- Prompt
Keep the images out and copy every entry below exactly.

- Extracted entries
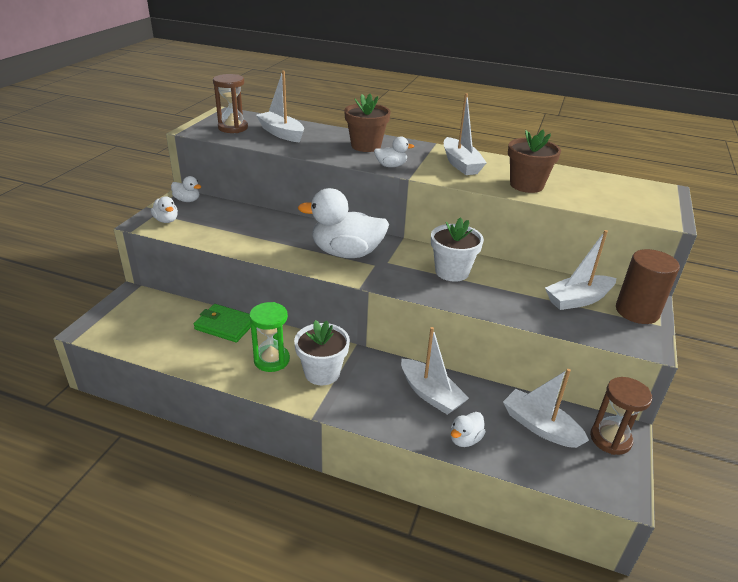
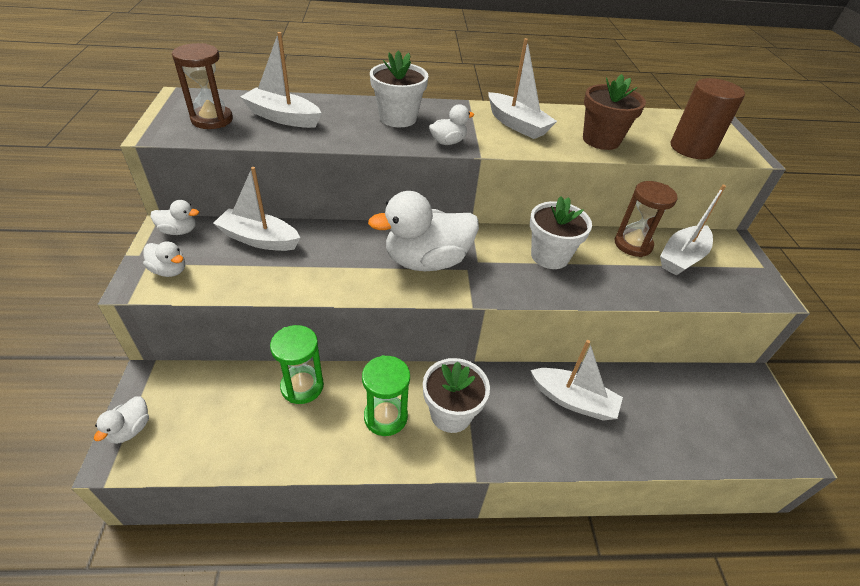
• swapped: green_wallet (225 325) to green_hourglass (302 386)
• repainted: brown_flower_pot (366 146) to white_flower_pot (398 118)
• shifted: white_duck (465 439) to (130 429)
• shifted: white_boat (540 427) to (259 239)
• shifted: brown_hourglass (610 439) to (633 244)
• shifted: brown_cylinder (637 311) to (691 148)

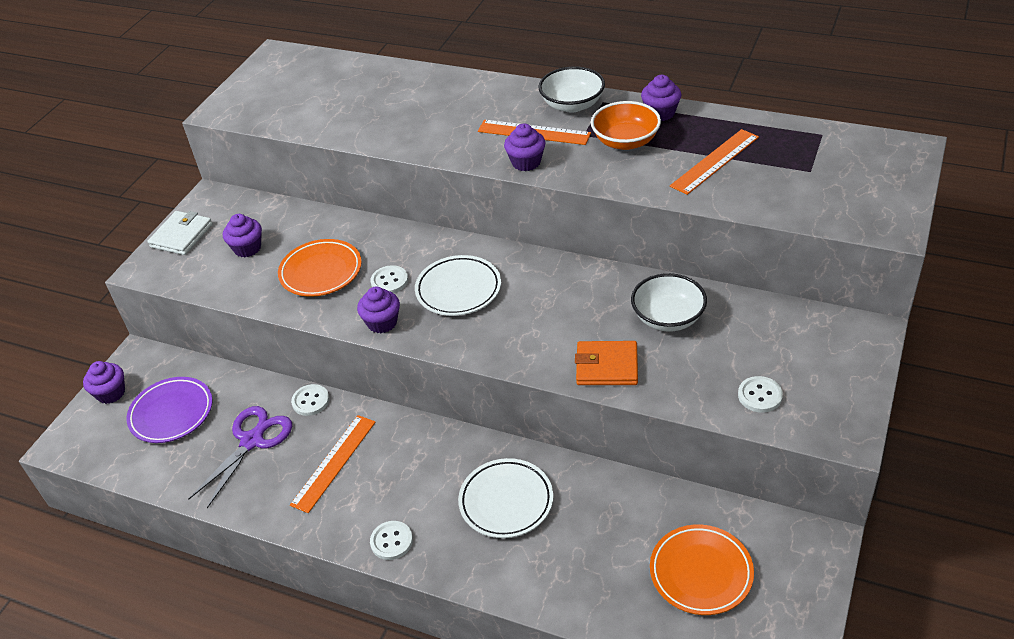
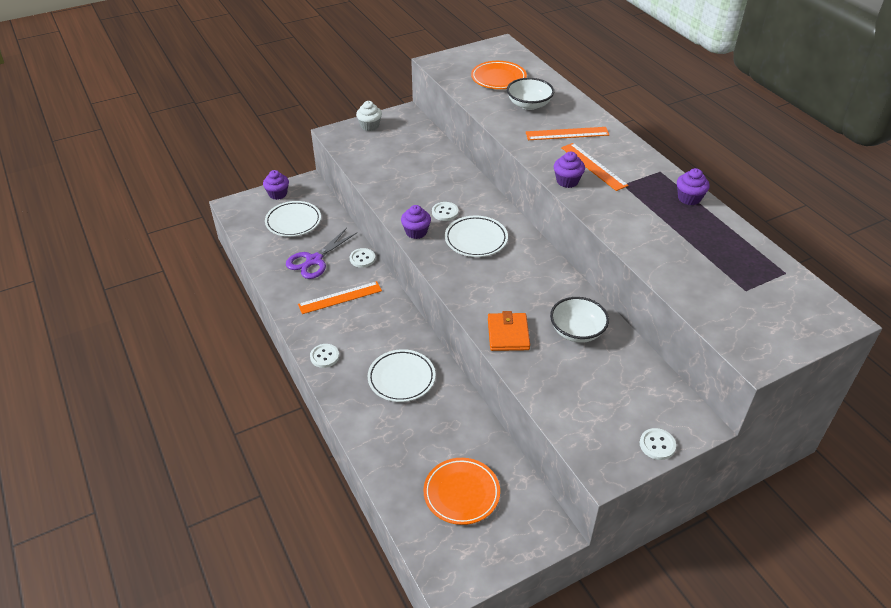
• repainted: purple_plate (171 413) to white_plate (293 222)
• swapped: white_wallet (181 236) to white_cupcake (370 126)
• rotated: purple_scissors (252 441) = (314 260) 150 degrees clockwise
• gone: purple_cupcake (247 248)
• shifted: orange_plate (321 272) to (498 78)
• shifted: white_bowl (572 105) to (529 105)
• rotated: orange_wallet (607 366) = (508 334) 45 degrees clockwise
• gone: orange_bowl (625 141)
• shifted: orange_ruler (715 161) to (567 133)
• shifted: white_button (760 395) to (657 445)

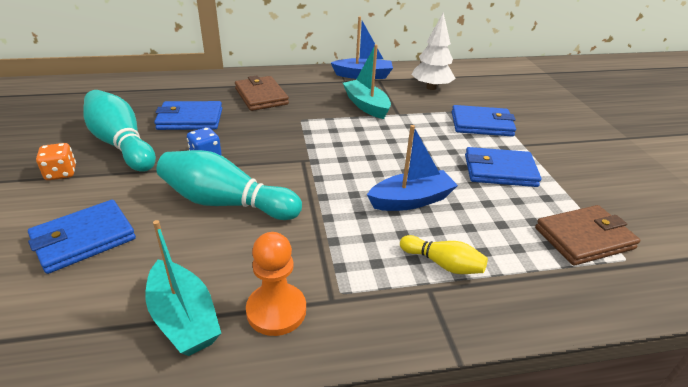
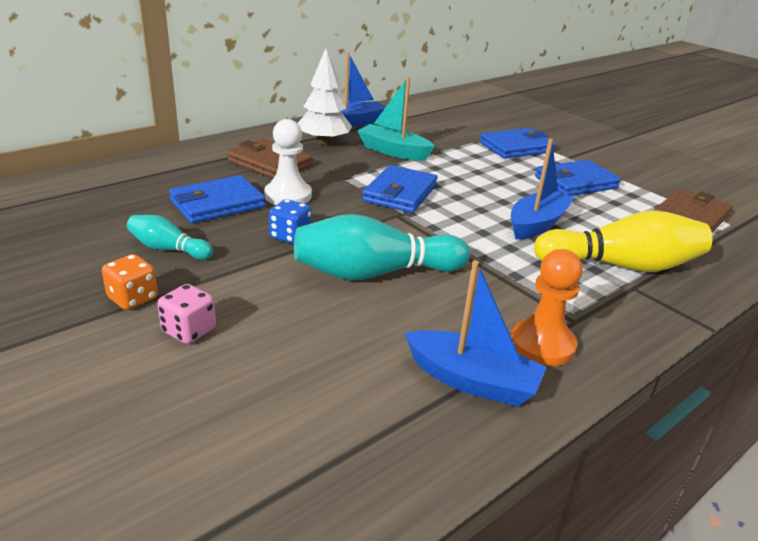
• shifted: blue_wallet (84 239) to (400 193)
• scaled: turquoise_bowling_pin (122 144) = (168 249) x0.53
• repainted: turquoise_boat (184 318) to blue_boat (472 381)
• scaled: yellow_bowling_pin (443 264) = (621 266) x1.89
• shifted: white_tree (431 87) to (324 142)
• new: pink_dice (189 331)
• new: white_pawn (288 196)

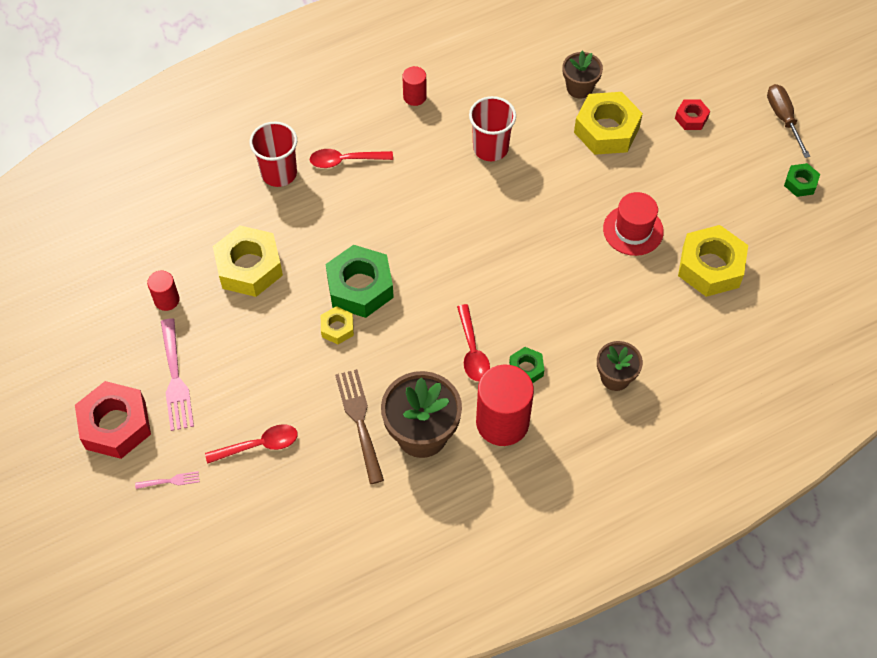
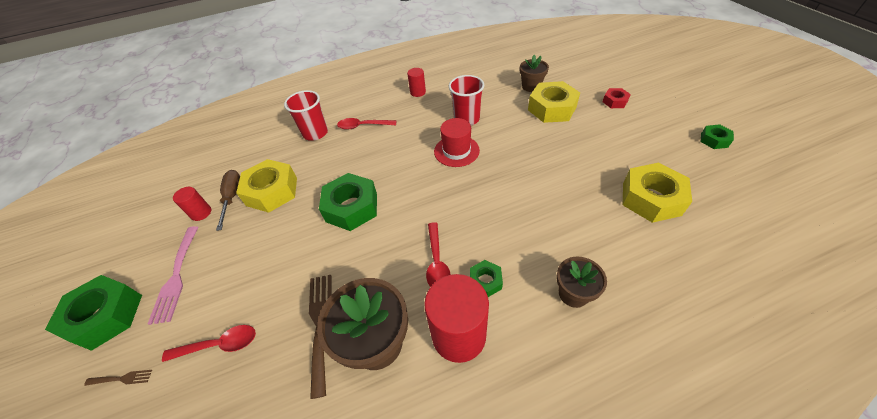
• repainted: red_nut (116 425) to green_nut (106 316)
• repainted: pink_fork (171 481) to brown_fork (122 378)
• gone: yellow_nut (337 328)
• shifted: red_hat (633 230) to (456 151)
• shifted: brown_screwdriver (783 118) to (232 197)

- Output for this task
• swapped: green_wallet (225 325) to green_hourglass (302 386)
• repainted: brown_flower_pot (366 146) to white_flower_pot (398 118)
• shifted: white_duck (465 439) to (130 429)
• shifted: white_boat (540 427) to (259 239)
• shifted: brown_hourglass (610 439) to (633 244)
• shifted: brown_cylinder (637 311) to (691 148)

• repainted: purple_plate (171 413) to white_plate (293 222)
• swapped: white_wallet (181 236) to white_cupcake (370 126)
• rotated: purple_scissors (252 441) = (314 260) 150 degrees clockwise
• gone: purple_cupcake (247 248)
• shifted: orange_plate (321 272) to (498 78)
• shifted: white_bowl (572 105) to (529 105)
• rotated: orange_wallet (607 366) = (508 334) 45 degrees clockwise
• gone: orange_bowl (625 141)
• shifted: orange_ruler (715 161) to (567 133)
• shifted: white_button (760 395) to (657 445)

• shifted: blue_wallet (84 239) to (400 193)
• scaled: turquoise_bowling_pin (122 144) = (168 249) x0.53
• repainted: turquoise_boat (184 318) to blue_boat (472 381)
• scaled: yellow_bowling_pin (443 264) = (621 266) x1.89
• shifted: white_tree (431 87) to (324 142)
• new: pink_dice (189 331)
• new: white_pawn (288 196)

• repainted: red_nut (116 425) to green_nut (106 316)
• repainted: pink_fork (171 481) to brown_fork (122 378)
• gone: yellow_nut (337 328)
• shifted: red_hat (633 230) to (456 151)
• shifted: brown_screwdriver (783 118) to (232 197)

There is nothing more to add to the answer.